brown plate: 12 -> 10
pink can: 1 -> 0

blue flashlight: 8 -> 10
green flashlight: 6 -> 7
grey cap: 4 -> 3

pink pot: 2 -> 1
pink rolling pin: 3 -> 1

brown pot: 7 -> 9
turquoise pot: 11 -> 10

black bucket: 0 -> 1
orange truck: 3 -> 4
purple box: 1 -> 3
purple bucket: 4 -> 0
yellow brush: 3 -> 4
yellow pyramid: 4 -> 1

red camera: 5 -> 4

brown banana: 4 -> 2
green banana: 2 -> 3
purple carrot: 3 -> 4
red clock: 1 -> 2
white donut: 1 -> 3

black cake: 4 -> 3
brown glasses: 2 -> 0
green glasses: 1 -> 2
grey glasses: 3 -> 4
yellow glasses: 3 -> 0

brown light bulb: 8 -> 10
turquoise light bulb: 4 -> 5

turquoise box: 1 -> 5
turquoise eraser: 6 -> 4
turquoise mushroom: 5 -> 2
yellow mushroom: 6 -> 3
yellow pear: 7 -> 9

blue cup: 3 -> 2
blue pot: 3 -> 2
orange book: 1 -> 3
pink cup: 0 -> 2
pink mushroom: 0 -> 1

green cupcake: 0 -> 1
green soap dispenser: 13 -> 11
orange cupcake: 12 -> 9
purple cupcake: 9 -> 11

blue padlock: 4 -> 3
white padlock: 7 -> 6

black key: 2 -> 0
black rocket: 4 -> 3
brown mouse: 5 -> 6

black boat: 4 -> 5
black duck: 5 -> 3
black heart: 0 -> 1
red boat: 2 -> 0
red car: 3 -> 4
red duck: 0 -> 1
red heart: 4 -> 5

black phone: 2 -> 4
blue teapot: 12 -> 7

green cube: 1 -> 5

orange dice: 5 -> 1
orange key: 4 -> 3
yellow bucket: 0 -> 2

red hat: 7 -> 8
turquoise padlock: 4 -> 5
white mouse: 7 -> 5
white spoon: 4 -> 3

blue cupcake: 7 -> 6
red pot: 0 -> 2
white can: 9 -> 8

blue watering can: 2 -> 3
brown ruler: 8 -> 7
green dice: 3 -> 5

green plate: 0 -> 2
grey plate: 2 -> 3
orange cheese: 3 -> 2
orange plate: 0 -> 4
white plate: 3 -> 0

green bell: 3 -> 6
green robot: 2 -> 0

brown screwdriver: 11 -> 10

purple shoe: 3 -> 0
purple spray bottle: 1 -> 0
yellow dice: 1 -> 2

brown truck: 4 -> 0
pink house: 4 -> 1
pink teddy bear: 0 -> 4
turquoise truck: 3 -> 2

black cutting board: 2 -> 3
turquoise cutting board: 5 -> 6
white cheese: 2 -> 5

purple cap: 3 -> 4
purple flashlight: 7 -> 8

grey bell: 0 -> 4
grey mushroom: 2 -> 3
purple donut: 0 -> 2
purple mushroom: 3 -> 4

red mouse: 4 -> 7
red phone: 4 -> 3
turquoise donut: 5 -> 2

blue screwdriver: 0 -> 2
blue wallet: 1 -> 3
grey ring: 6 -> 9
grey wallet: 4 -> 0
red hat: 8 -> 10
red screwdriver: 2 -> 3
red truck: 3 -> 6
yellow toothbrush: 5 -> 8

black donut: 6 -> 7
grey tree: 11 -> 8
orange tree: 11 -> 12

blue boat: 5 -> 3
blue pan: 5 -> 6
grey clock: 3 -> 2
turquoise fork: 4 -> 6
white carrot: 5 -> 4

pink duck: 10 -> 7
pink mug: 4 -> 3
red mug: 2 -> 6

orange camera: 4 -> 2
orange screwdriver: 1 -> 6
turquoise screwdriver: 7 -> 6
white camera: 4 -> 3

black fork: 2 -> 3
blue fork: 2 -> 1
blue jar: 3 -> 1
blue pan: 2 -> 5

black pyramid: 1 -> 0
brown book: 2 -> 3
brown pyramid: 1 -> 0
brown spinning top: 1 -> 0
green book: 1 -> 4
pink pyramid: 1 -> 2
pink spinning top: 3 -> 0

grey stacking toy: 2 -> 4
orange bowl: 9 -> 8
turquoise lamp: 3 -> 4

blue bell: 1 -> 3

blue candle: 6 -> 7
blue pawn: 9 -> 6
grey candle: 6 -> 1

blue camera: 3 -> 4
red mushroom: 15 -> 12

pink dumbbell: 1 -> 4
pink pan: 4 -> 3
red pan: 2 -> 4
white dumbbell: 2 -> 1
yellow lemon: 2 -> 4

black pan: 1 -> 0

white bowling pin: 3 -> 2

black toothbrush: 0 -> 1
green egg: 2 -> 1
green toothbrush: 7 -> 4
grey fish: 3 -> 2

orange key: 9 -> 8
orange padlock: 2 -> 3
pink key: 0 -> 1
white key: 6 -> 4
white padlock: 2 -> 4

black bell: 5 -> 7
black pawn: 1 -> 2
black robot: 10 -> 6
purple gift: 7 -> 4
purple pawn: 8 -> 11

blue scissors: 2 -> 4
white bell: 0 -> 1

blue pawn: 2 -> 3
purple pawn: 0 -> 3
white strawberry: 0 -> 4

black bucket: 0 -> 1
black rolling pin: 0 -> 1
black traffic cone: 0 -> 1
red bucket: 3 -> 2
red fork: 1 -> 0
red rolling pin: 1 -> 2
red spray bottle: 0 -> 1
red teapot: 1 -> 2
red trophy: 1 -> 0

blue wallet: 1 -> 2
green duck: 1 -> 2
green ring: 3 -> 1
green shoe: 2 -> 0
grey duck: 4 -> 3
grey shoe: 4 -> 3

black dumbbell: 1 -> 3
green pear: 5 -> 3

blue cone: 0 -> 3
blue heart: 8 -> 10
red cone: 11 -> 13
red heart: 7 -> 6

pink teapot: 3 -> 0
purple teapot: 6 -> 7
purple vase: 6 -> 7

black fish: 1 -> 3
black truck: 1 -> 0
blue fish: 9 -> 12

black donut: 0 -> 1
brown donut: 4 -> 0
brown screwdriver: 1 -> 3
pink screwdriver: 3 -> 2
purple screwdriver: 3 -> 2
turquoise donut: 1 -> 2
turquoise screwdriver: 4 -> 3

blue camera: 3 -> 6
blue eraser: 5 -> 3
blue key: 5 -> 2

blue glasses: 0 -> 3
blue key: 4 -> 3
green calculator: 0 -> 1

☆ ☆ ☆ ☆ ☆ ☆ ☆

*WHAT TO DO*
Please output the lines of the listing above that fall in the stretch from the one with "blue cup: 3 -> 2" through the one with "white padlock: 7 -> 6", exactly and only those.

*EXERCISE RESULT*
blue cup: 3 -> 2
blue pot: 3 -> 2
orange book: 1 -> 3
pink cup: 0 -> 2
pink mushroom: 0 -> 1

green cupcake: 0 -> 1
green soap dispenser: 13 -> 11
orange cupcake: 12 -> 9
purple cupcake: 9 -> 11

blue padlock: 4 -> 3
white padlock: 7 -> 6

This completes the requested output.